Copy each line of the entries beneath that contains the word "blood".

--------

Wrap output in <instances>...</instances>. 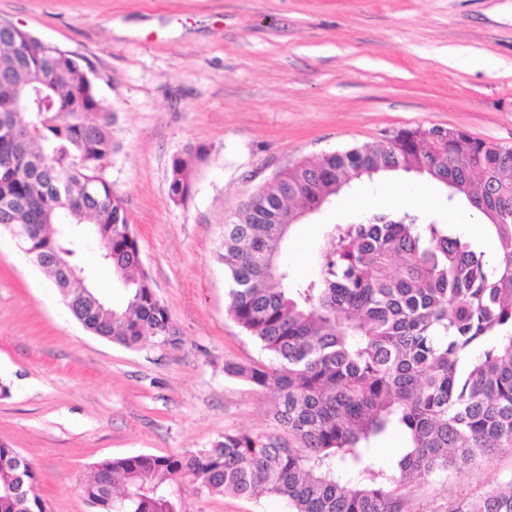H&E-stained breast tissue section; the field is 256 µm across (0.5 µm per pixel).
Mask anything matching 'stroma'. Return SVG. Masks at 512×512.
Wrapping results in <instances>:
<instances>
[{
    "mask_svg": "<svg viewBox=\"0 0 512 512\" xmlns=\"http://www.w3.org/2000/svg\"><path fill=\"white\" fill-rule=\"evenodd\" d=\"M8 20L90 67L116 116L105 170L170 316L166 343L129 349L86 330L0 231V441L28 458L50 512H91L82 486L105 459L194 452L264 432L270 392L224 371L263 360L227 313L224 226L276 173L417 126L512 145V0H0ZM492 69L459 71L458 51ZM205 147L183 202L174 155ZM336 202L299 226L295 279L313 276ZM512 477V455L403 487L412 512H448ZM184 512H286L277 499L181 490Z\"/></svg>",
    "mask_w": 512,
    "mask_h": 512,
    "instance_id": "obj_1",
    "label": "stroma"
}]
</instances>
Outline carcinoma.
Wrapping results in <instances>:
<instances>
[{"instance_id": "cac0c4a2", "label": "carcinoma", "mask_w": 512, "mask_h": 512, "mask_svg": "<svg viewBox=\"0 0 512 512\" xmlns=\"http://www.w3.org/2000/svg\"><path fill=\"white\" fill-rule=\"evenodd\" d=\"M111 109L73 55L0 21V228L51 276L48 257L99 252L129 290L125 307L91 311L83 290L55 282L72 315L127 348L167 340L170 317L151 288L123 198L105 177L121 142ZM448 137V150L430 148ZM202 150L176 155L170 193L185 201ZM416 173L484 218L493 251L414 211L330 224L316 274L293 278L282 255L300 213L332 203L355 180ZM89 224L93 239L53 232ZM228 314L269 363L224 371L274 396L270 432L226 433L190 454L99 462L83 485L96 512H179L168 487L201 496L274 497L289 512H411L410 480L471 469L512 452V147L417 126L279 172L224 225ZM404 439L387 471L375 445ZM36 472L0 442V512H43ZM448 512H512V477Z\"/></svg>"}]
</instances>
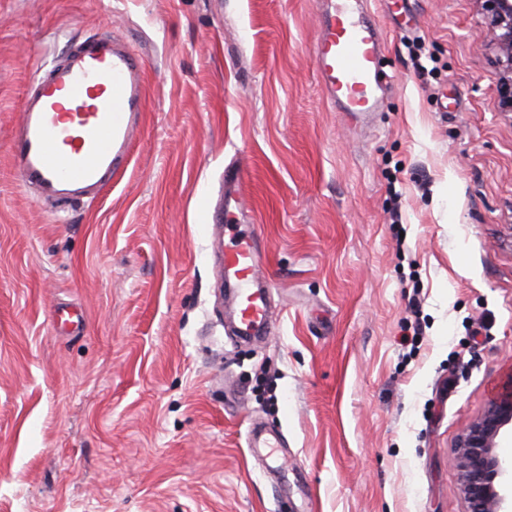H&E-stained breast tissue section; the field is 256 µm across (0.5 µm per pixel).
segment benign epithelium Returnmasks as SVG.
<instances>
[{
  "label": "benign epithelium",
  "instance_id": "benign-epithelium-1",
  "mask_svg": "<svg viewBox=\"0 0 512 512\" xmlns=\"http://www.w3.org/2000/svg\"><path fill=\"white\" fill-rule=\"evenodd\" d=\"M492 25L503 30L498 48L505 58V103L512 110V0H485ZM512 427V387L492 399L470 422L456 447L454 462L461 475L467 512H507L503 478L507 468L497 448Z\"/></svg>",
  "mask_w": 512,
  "mask_h": 512
}]
</instances>
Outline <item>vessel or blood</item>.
Instances as JSON below:
<instances>
[{
  "label": "vessel or blood",
  "instance_id": "vessel-or-blood-1",
  "mask_svg": "<svg viewBox=\"0 0 512 512\" xmlns=\"http://www.w3.org/2000/svg\"><path fill=\"white\" fill-rule=\"evenodd\" d=\"M381 31L346 0L322 16L315 68L331 104L369 114L383 101ZM143 61L111 34L83 40L40 69L11 133L9 155L39 200L63 207L99 198L129 164L133 135L145 110ZM239 171L224 173V206L243 210ZM224 276L235 294L239 335L272 328L263 256L255 238L238 234L223 252Z\"/></svg>",
  "mask_w": 512,
  "mask_h": 512
}]
</instances>
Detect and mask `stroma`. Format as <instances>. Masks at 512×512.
<instances>
[{"instance_id": "35a3bbf8", "label": "stroma", "mask_w": 512, "mask_h": 512, "mask_svg": "<svg viewBox=\"0 0 512 512\" xmlns=\"http://www.w3.org/2000/svg\"><path fill=\"white\" fill-rule=\"evenodd\" d=\"M325 8L0 0V512H465L454 445L512 381L496 33L483 0H364L392 78L364 120L317 81ZM100 32L143 58L147 110L61 223L9 139L35 73ZM229 166L278 315L251 342L214 245Z\"/></svg>"}]
</instances>
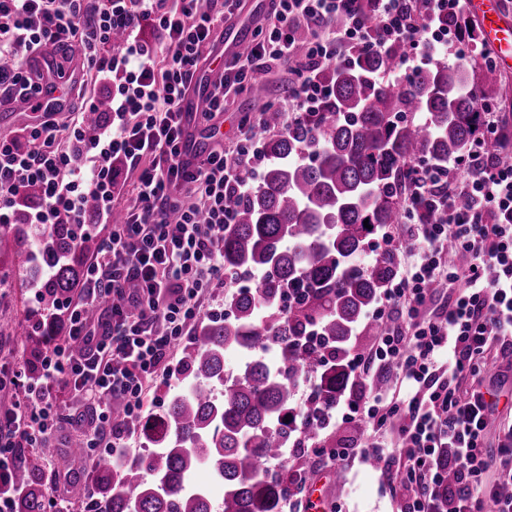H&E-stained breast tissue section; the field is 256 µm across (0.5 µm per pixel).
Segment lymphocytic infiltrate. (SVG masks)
<instances>
[{"instance_id":"obj_1","label":"lymphocytic infiltrate","mask_w":512,"mask_h":512,"mask_svg":"<svg viewBox=\"0 0 512 512\" xmlns=\"http://www.w3.org/2000/svg\"><path fill=\"white\" fill-rule=\"evenodd\" d=\"M199 1L0 0L1 96L36 92L23 62L50 48L80 47L86 75L75 121L46 112L36 125L0 134V225L26 224L37 237L68 224L73 241L102 239L79 294L58 304L64 339L21 360L8 353L12 338L0 336V392L8 397L0 407V512H16L6 486L21 452L46 447L67 424L89 420L82 445L90 457L138 430L147 392L171 376L167 359L200 317L202 294L224 281L218 243L264 160L257 143L266 127L243 123L232 151L189 153L181 102L198 83L214 29L240 7L204 0L202 10ZM467 10L468 0H418L412 9L407 0H377L369 24L355 0H270L269 24L225 64L196 120L210 122L274 61L299 75L287 90L295 115L317 111L329 93L322 67L344 63L342 44L380 52L403 45L398 82L442 47L471 56L470 34L440 23ZM337 18L333 34L322 32ZM478 103L482 123L462 155L406 162L415 187L401 223L381 234L405 260L371 313L381 333L349 362L358 375L396 373L398 385L350 394L327 413L395 434L394 449L370 454L403 455L394 478L414 495L408 512H434L443 486L448 512H512V494L501 492L512 486V426L498 436L492 481L485 449L498 401L488 359L512 353V152L487 154L506 119L489 99ZM115 397L124 403L119 419L109 407Z\"/></svg>"}]
</instances>
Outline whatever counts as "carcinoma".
<instances>
[{
  "mask_svg": "<svg viewBox=\"0 0 512 512\" xmlns=\"http://www.w3.org/2000/svg\"><path fill=\"white\" fill-rule=\"evenodd\" d=\"M404 49L361 51L344 65L322 71L330 93L319 111L283 126L266 107L265 90L251 102L273 134L263 145L260 182L235 200L236 223L219 241L224 253V303L229 312L196 323L180 357L187 390L173 395L160 417L162 437L148 436L157 451L145 461L146 479L120 459L90 464L99 489L97 512H213L207 494L192 483L206 466L224 484L222 512H283L294 467L270 470L285 448H303L320 436V413L336 404L353 381L349 342L380 326L369 312L396 265L386 252L365 262L379 230L401 222L403 164L424 158L446 164L474 139L480 112L470 85L477 72H495L476 58L420 67L409 80H379ZM424 112L421 126L404 115ZM0 240V264L24 271L32 264L24 224ZM101 248L95 236L80 245L55 233L43 241L44 257L58 262L40 285L42 305L82 288L88 258ZM19 336L38 355L49 332ZM238 351L243 370L229 376L224 355ZM307 370L318 386L296 406L295 378ZM222 387V395L215 393ZM23 490L17 512H45L48 489L28 460L13 471Z\"/></svg>",
  "mask_w": 512,
  "mask_h": 512,
  "instance_id": "cac0c4a2",
  "label": "carcinoma"
}]
</instances>
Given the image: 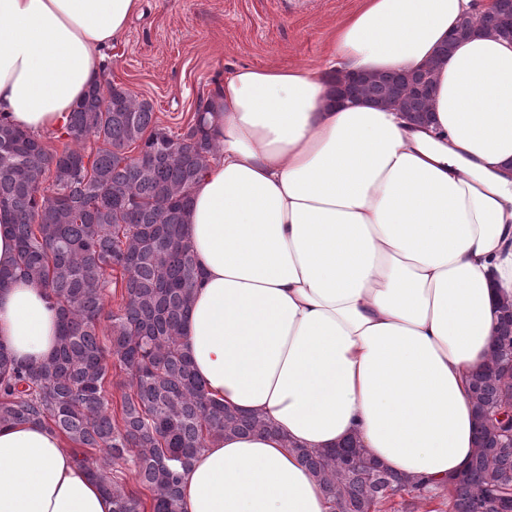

--------

→ **Correct output**:
Outline <item>vessel or blood</item>.
  "label": "vessel or blood",
  "instance_id": "vessel-or-blood-1",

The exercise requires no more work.